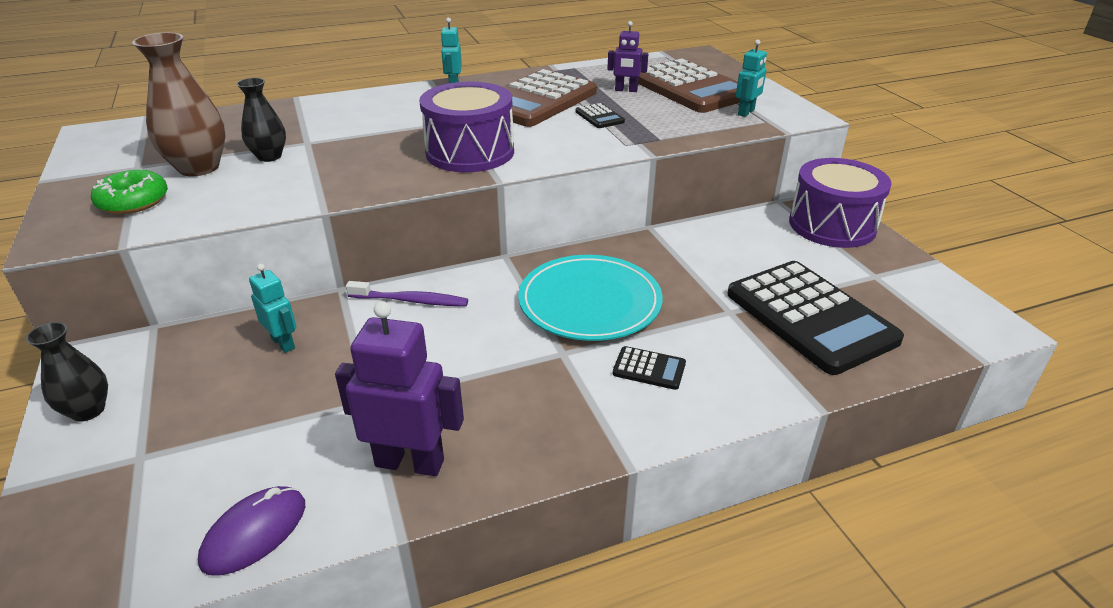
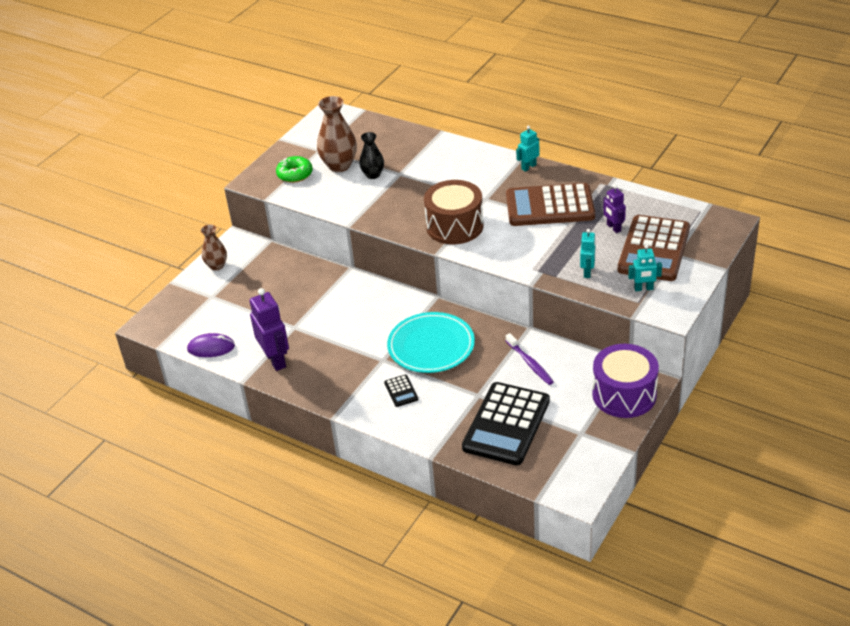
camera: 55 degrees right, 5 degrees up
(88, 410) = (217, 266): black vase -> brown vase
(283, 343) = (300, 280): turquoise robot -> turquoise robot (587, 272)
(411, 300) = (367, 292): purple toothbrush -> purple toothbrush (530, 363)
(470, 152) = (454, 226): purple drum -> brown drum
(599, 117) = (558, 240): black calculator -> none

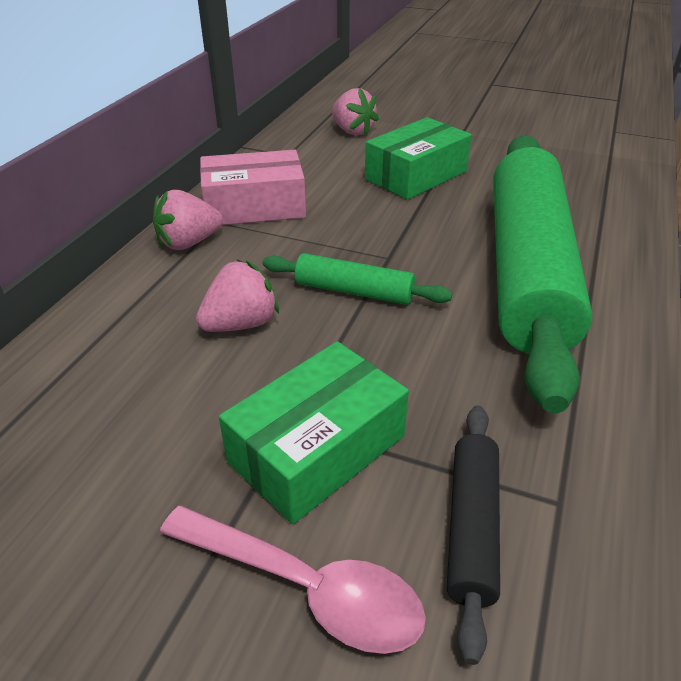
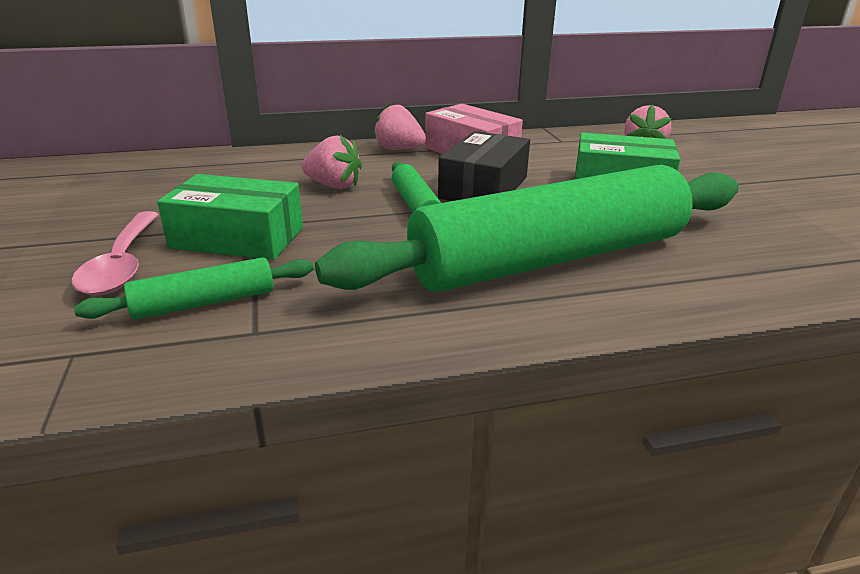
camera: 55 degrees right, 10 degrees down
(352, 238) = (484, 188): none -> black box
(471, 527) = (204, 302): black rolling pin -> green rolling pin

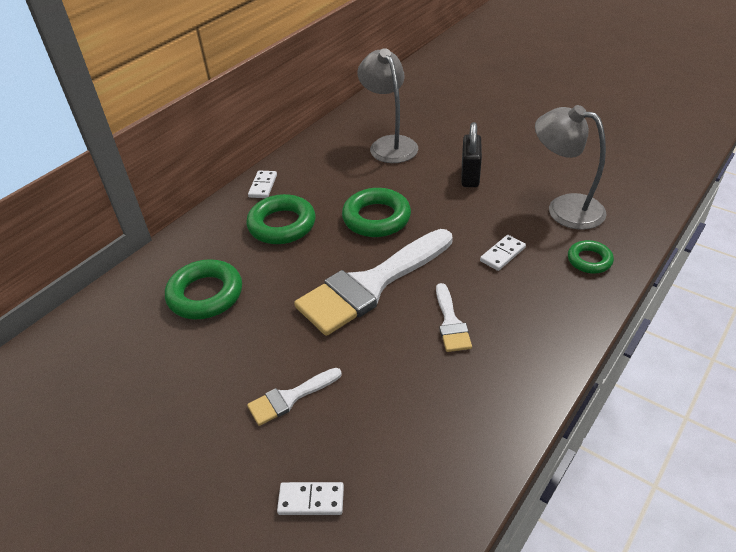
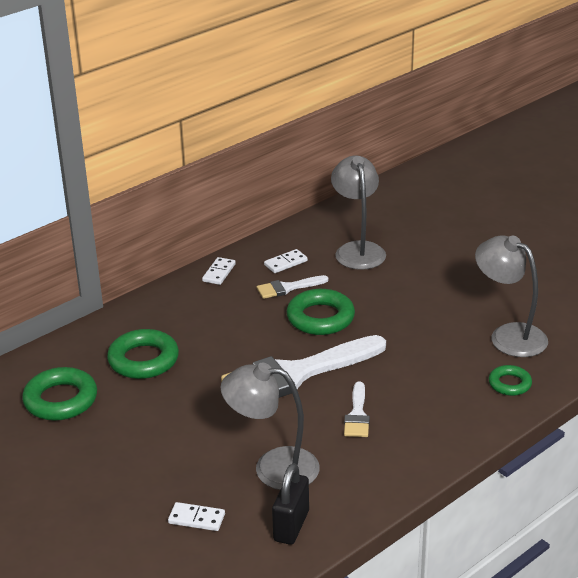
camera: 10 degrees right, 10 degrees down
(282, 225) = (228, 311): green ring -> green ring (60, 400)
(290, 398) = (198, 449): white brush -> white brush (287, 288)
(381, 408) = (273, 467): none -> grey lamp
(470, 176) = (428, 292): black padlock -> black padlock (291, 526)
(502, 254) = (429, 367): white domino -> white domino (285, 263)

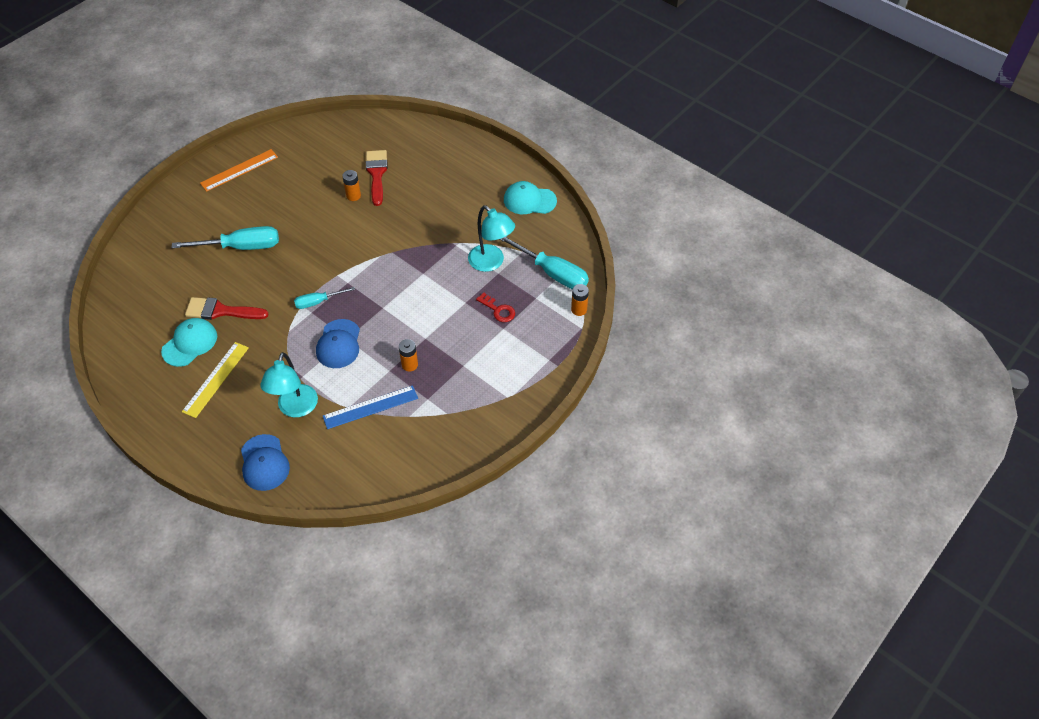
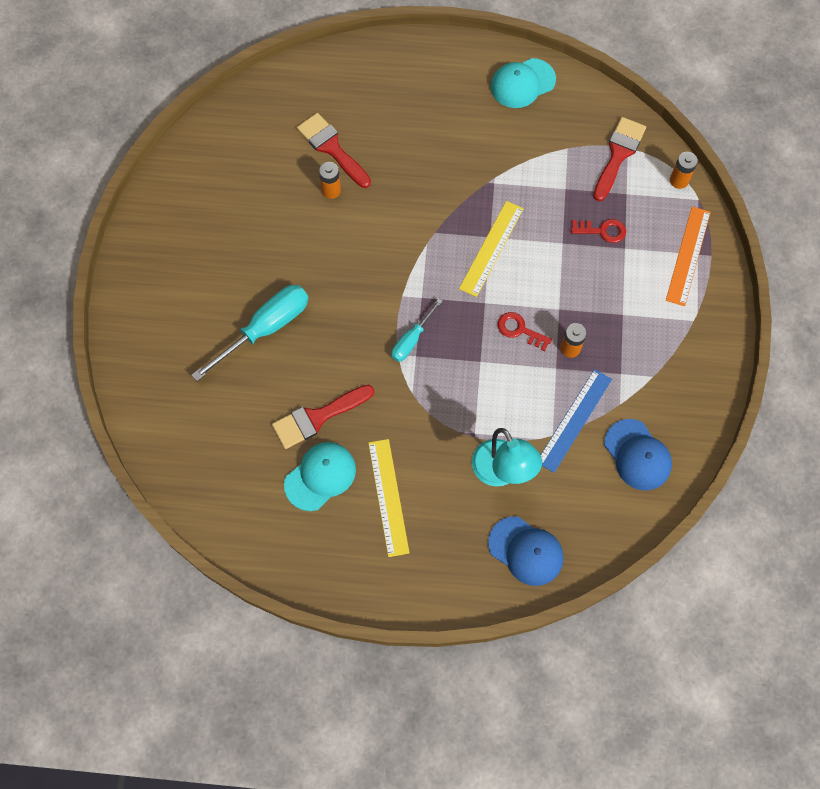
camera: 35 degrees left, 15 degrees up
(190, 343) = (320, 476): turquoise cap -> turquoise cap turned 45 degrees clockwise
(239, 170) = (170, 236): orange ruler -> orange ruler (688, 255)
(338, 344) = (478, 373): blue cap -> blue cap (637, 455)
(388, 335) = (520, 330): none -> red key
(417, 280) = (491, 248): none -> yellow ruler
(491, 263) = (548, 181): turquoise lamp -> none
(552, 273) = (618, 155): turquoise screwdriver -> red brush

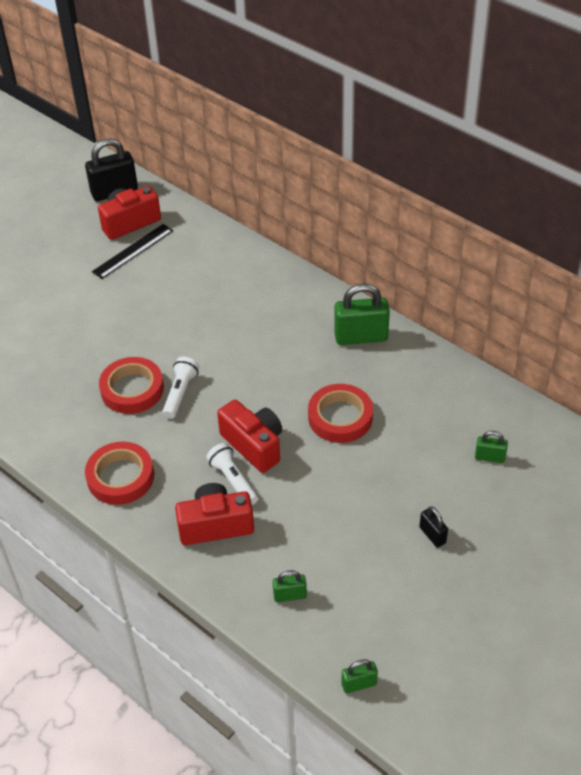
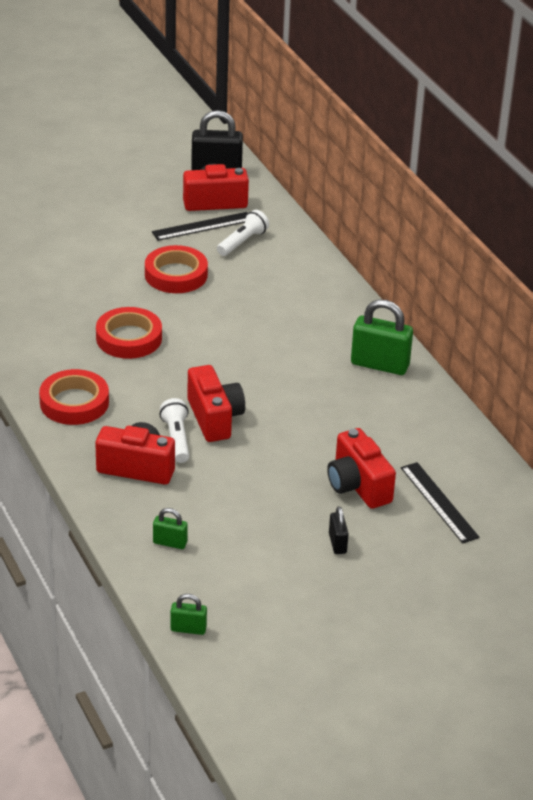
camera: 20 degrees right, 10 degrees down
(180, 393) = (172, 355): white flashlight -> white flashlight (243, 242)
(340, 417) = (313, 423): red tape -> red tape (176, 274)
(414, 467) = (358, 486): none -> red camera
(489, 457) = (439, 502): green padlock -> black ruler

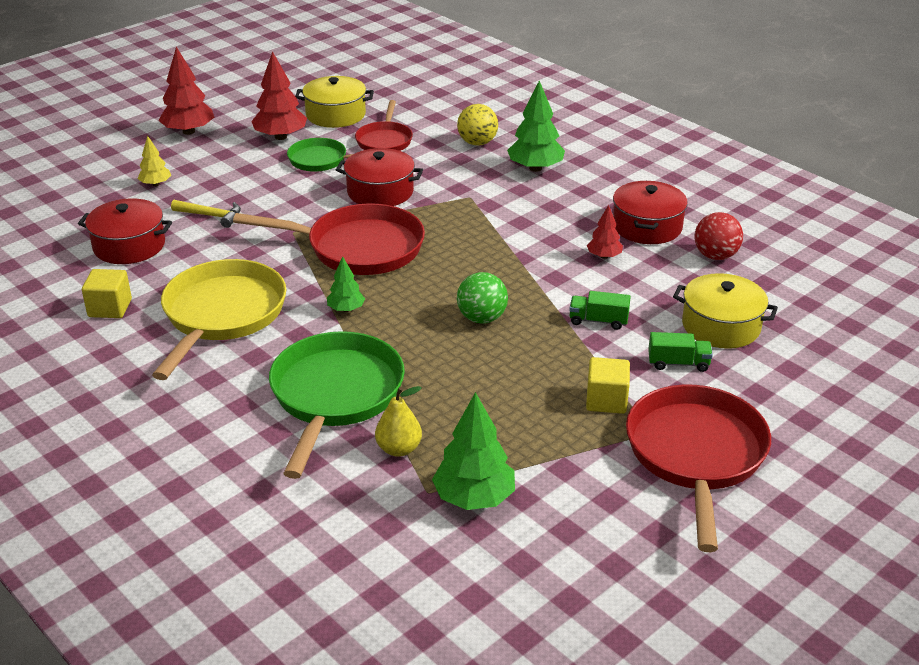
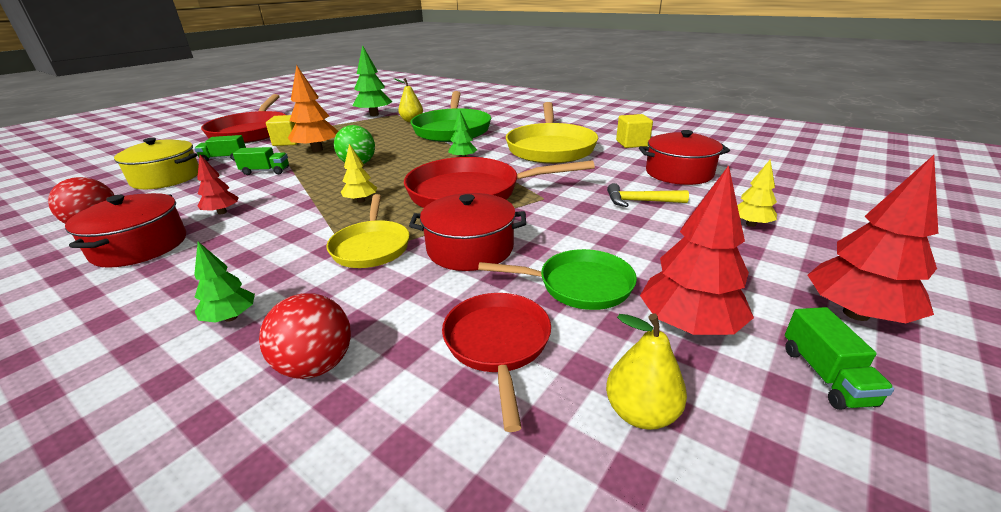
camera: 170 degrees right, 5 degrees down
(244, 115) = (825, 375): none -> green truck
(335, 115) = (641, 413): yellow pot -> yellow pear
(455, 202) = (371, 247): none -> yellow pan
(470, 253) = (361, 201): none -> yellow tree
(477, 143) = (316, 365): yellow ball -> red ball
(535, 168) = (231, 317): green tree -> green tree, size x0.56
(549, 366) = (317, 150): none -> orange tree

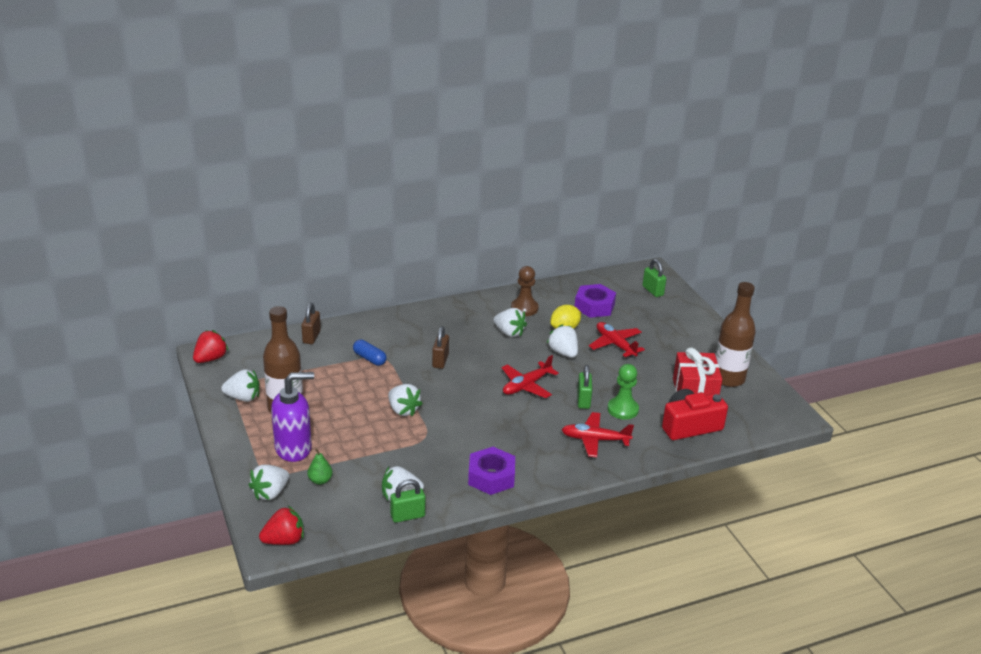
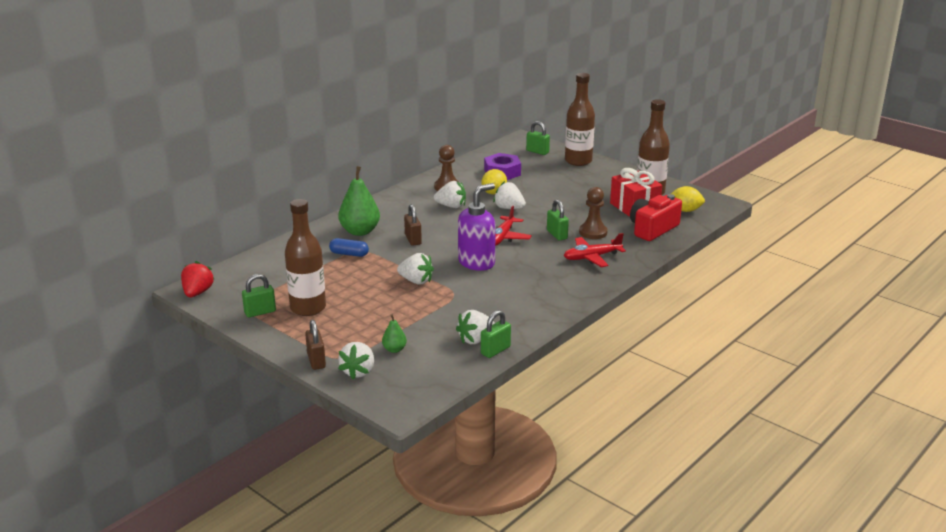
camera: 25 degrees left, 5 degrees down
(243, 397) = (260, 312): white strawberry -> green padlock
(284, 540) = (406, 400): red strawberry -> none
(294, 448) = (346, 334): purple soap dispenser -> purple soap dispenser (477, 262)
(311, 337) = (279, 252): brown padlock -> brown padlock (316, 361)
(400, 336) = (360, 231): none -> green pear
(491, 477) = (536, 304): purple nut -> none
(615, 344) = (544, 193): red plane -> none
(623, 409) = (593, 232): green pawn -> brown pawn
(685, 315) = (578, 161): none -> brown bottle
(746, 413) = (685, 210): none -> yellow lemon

HOW TO COMPLETE THIS TASK –
Each line that holds the string "turquoise" counts once. Give the total for the listing and nothing else.

SOLUTION TO THIS PROBLEM –
4